TASK BRIEF:
Exact copies of the records below are needed, free of pictures.

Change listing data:
=-=-=-=-=
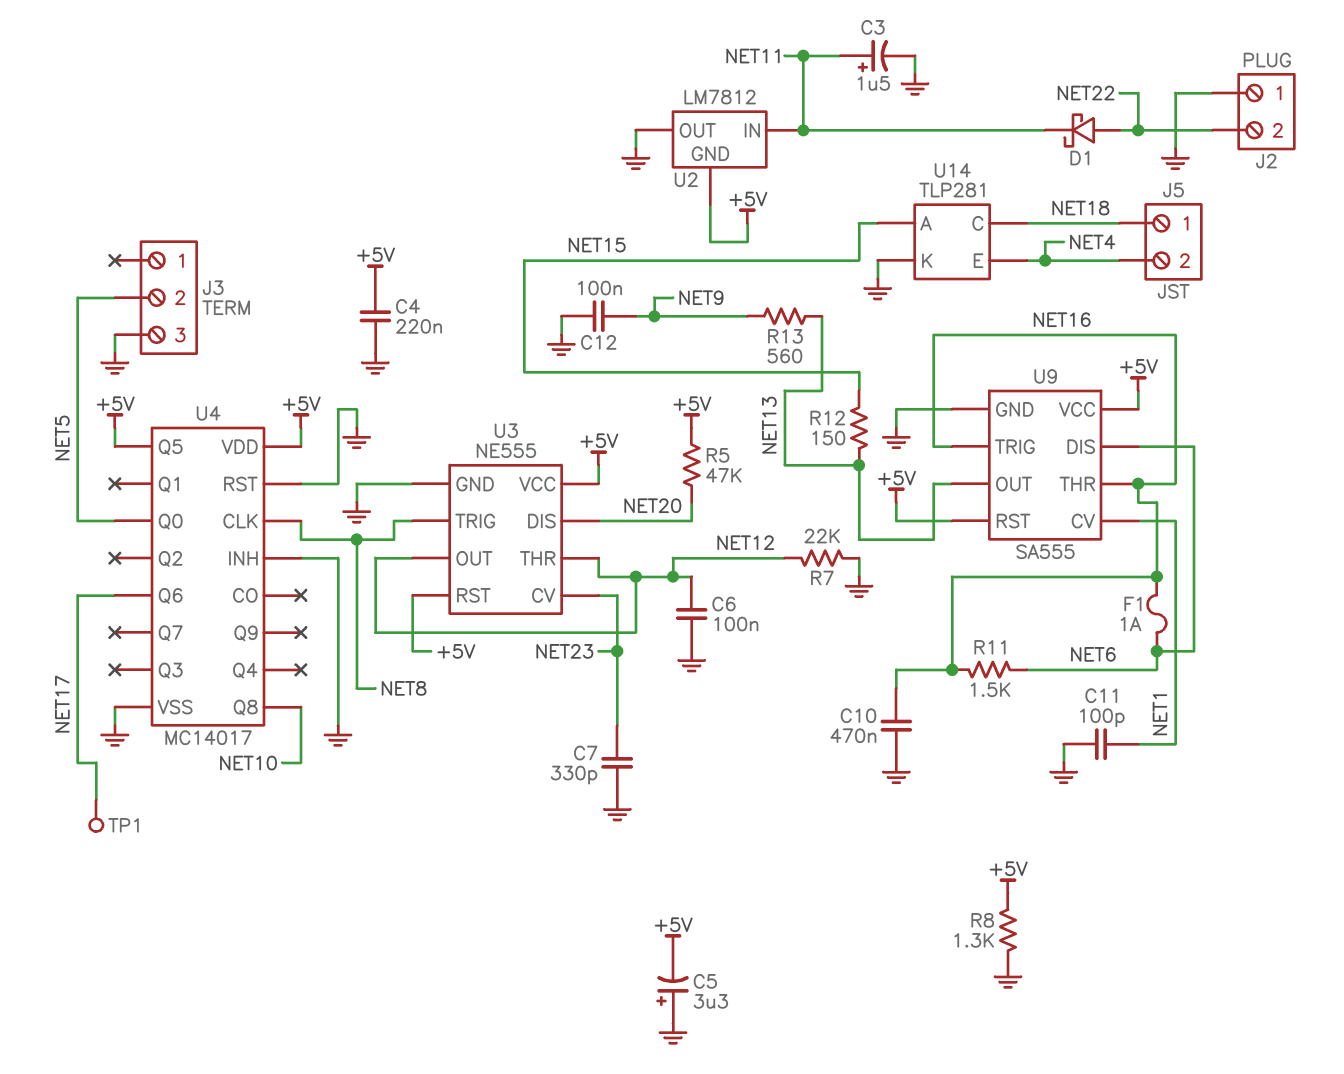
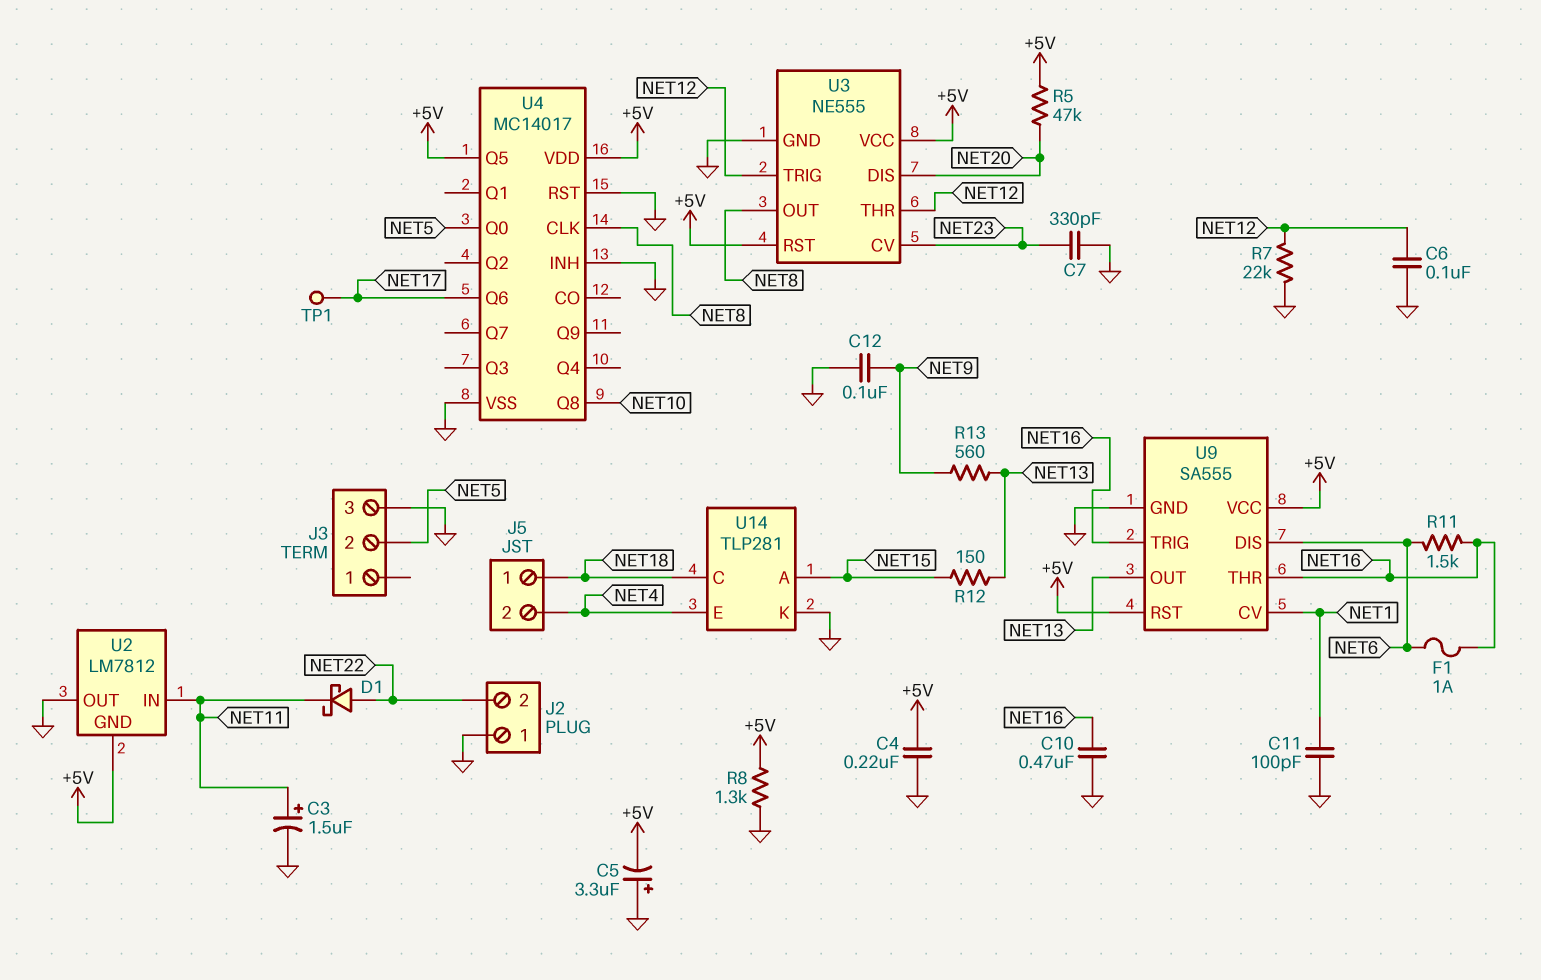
U3 pin OUT: NET12 -> NET8
U3 pin TRIG: NET8 -> NET12

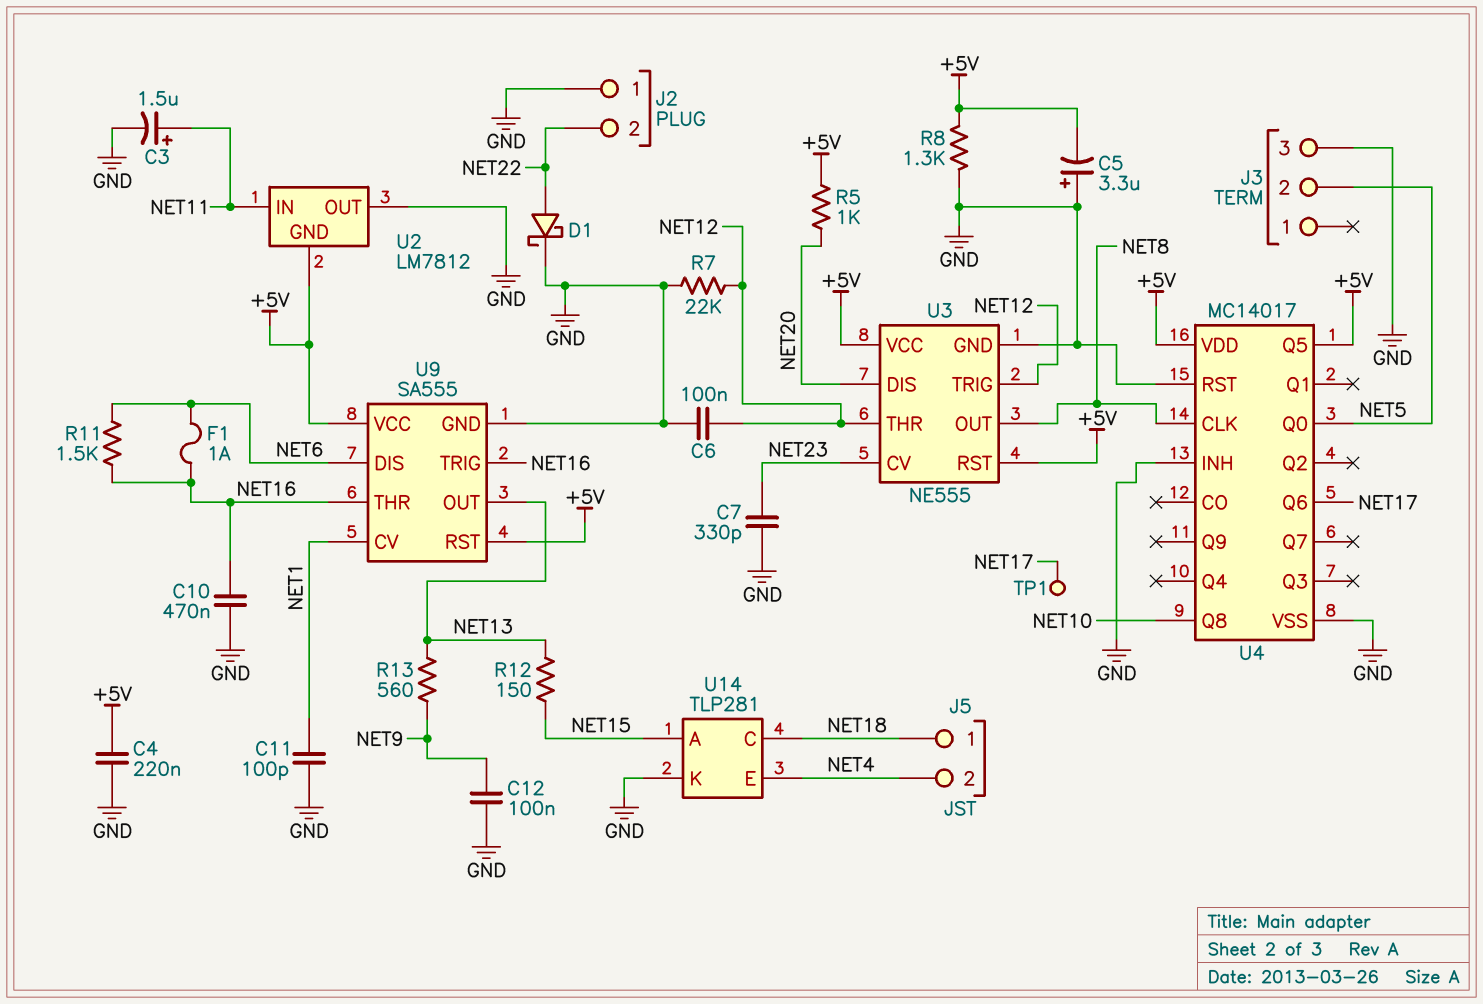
D1: schottky (A NET22, K NET11) -> schottky (A NET22, K GND)
R5: 47k (+5V, NET20) -> 1k (+5V, NET20)

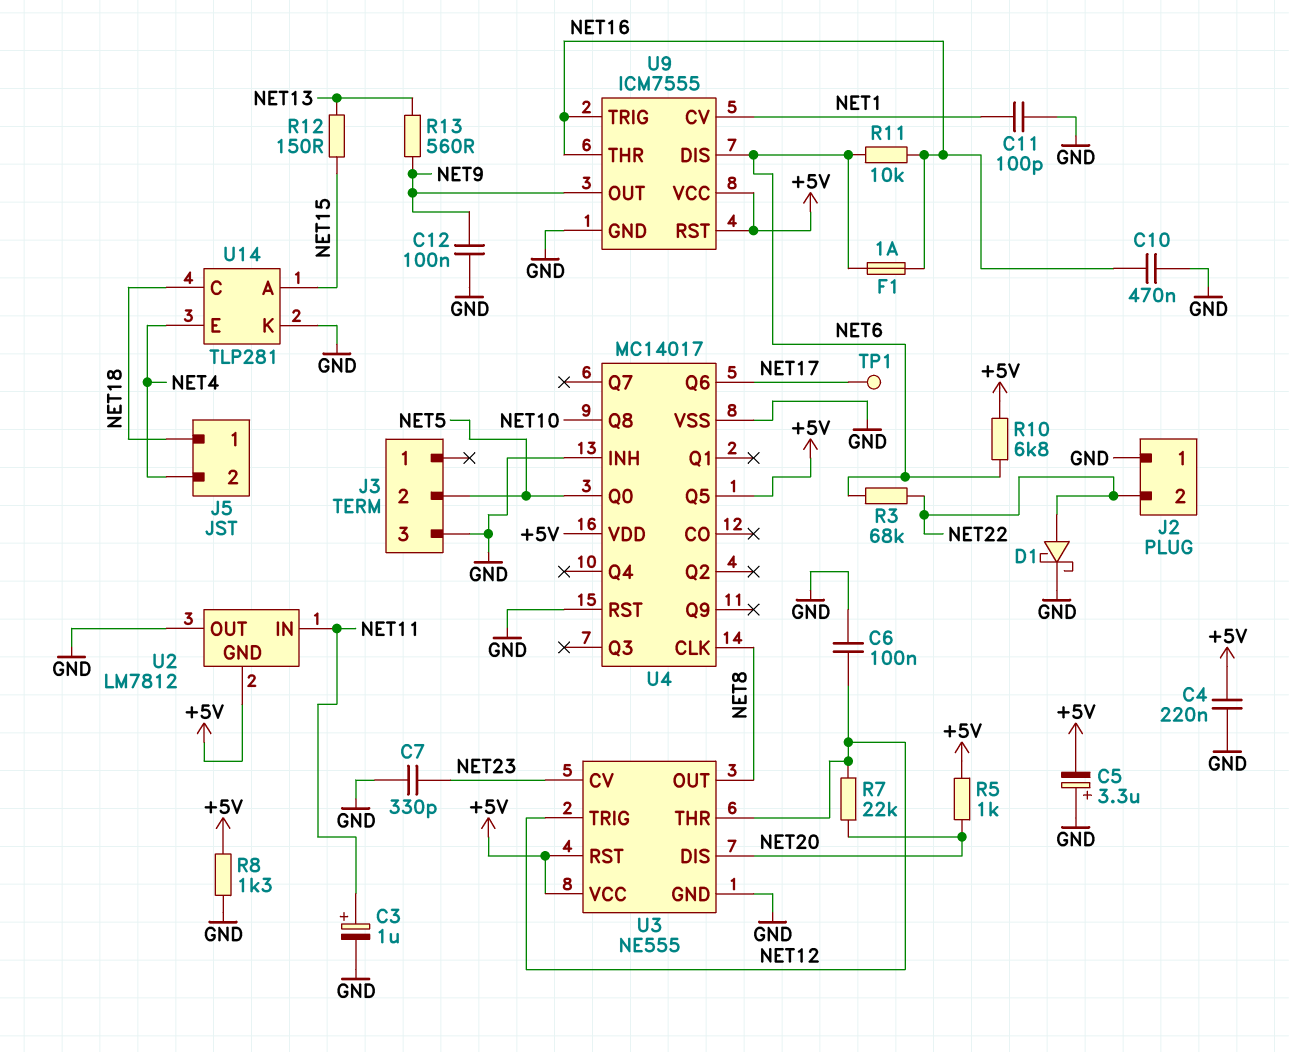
C3: 1.5uF (plus NET11, minus GND) -> 1uF (plus NET11, minus GND)
R3: none -> 68k (NET6, NET22)
R7: 22k (GND, NET12) -> 22k (NET12, NET20)
R10: none -> 6.8k (+5V, NET6)
R11: 1.5k (NET6, NET16) -> 10k (NET6, NET16)
U9: SA555 -> ICM7555
U9 pin OUT: NET13 -> NET9

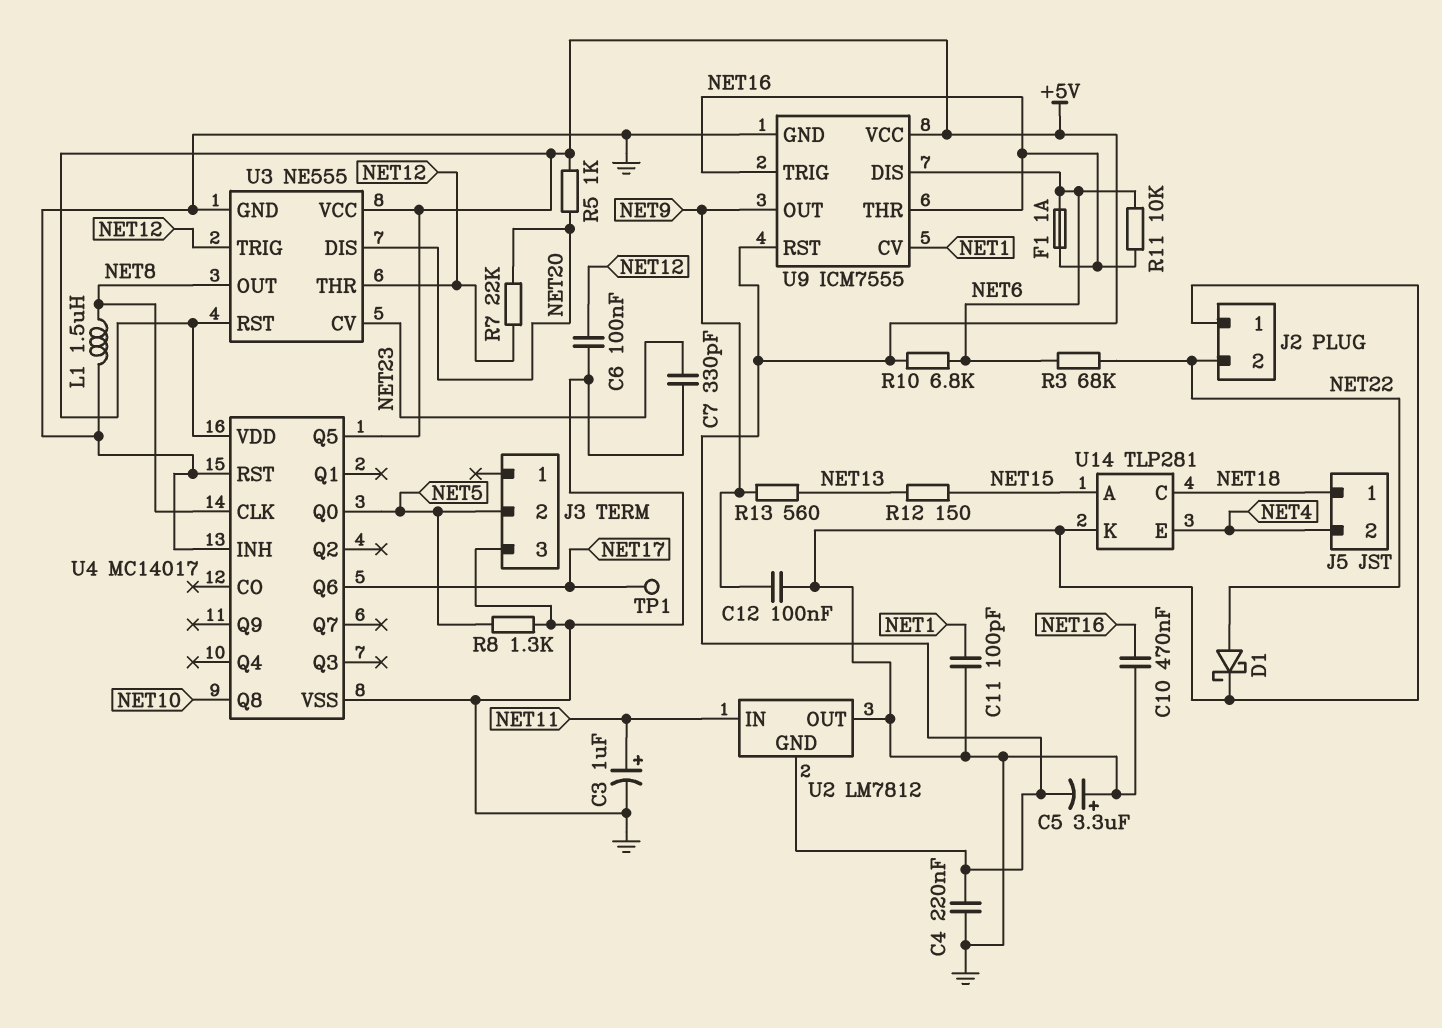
L1: none -> 1.5uH (GND, NET8)
R8: 1.3k (+5V, GND) -> 1.3k (GND, NET5)

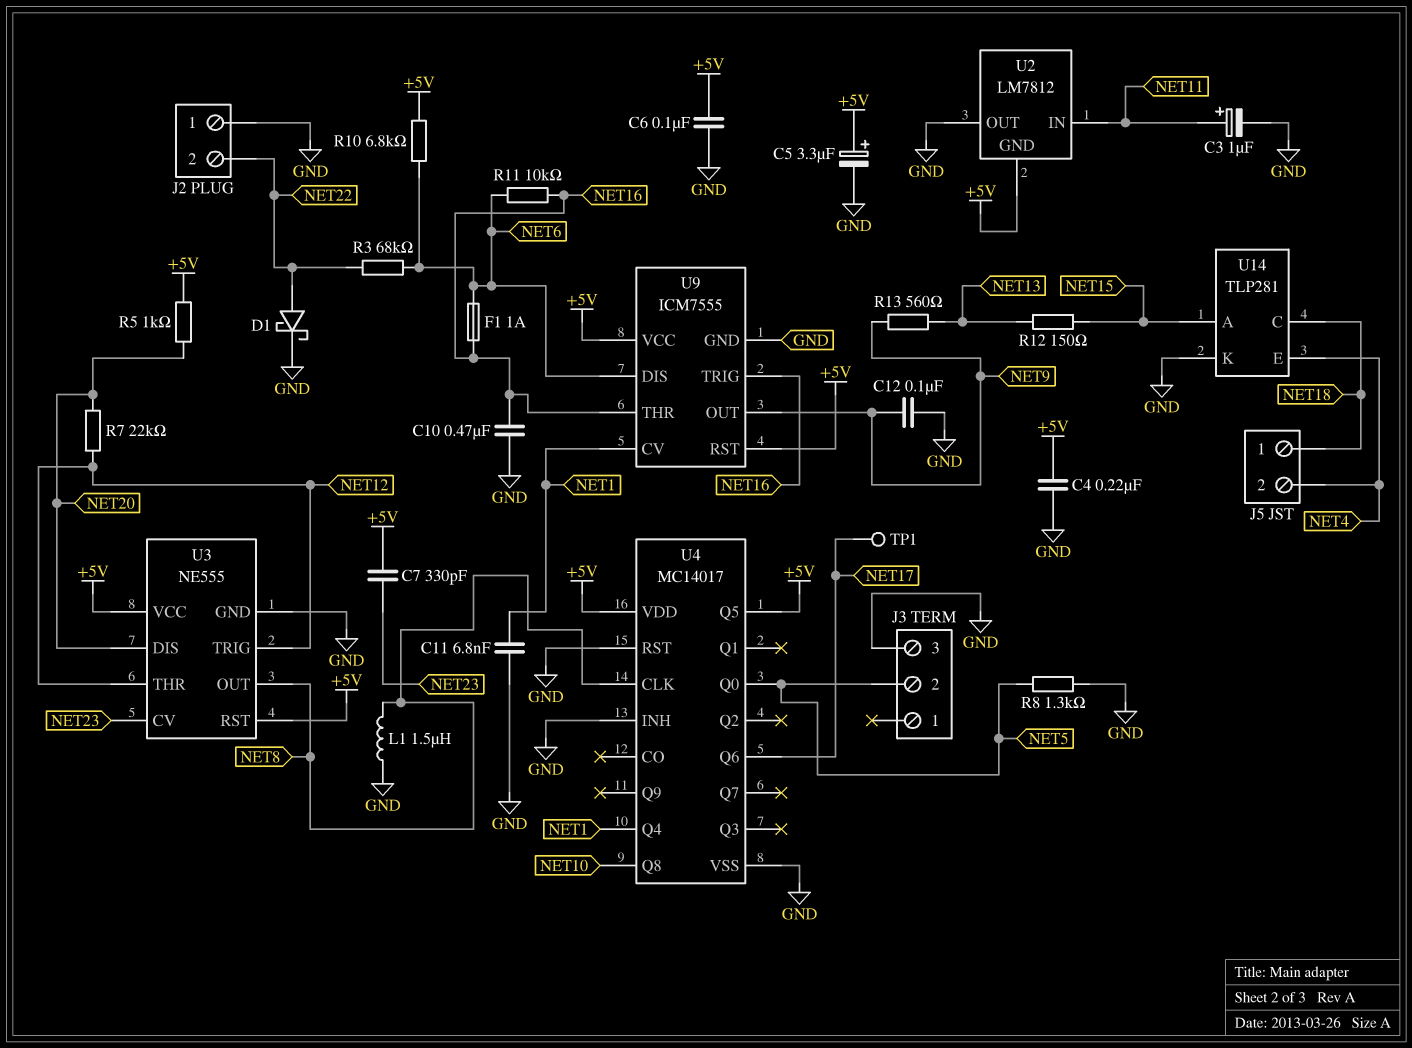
C5: 3.3uF (plus GND, minus +5V) -> 3.3uF (plus +5V, minus GND)
C6: 100nF (GND, NET12) -> 100nF (+5V, GND)
C7: 330pF (GND, NET23) -> 330pF (+5V, NET23)
C11: 100pF (GND, NET1) -> 6.8nF (GND, NET1)
U4 pin Q4: none -> NET1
=-=-=-=-=
ANSWER SPACE:
U3 pin OUT: NET12 -> NET8
U3 pin TRIG: NET8 -> NET12

D1: schottky (A NET22, K NET11) -> schottky (A NET22, K GND)
R5: 47k (+5V, NET20) -> 1k (+5V, NET20)

C3: 1.5uF (plus NET11, minus GND) -> 1uF (plus NET11, minus GND)
R3: none -> 68k (NET6, NET22)
R7: 22k (GND, NET12) -> 22k (NET12, NET20)
R10: none -> 6.8k (+5V, NET6)
R11: 1.5k (NET6, NET16) -> 10k (NET6, NET16)
U9: SA555 -> ICM7555
U9 pin OUT: NET13 -> NET9

L1: none -> 1.5uH (GND, NET8)
R8: 1.3k (+5V, GND) -> 1.3k (GND, NET5)

C5: 3.3uF (plus GND, minus +5V) -> 3.3uF (plus +5V, minus GND)
C6: 100nF (GND, NET12) -> 100nF (+5V, GND)
C7: 330pF (GND, NET23) -> 330pF (+5V, NET23)
C11: 100pF (GND, NET1) -> 6.8nF (GND, NET1)
U4 pin Q4: none -> NET1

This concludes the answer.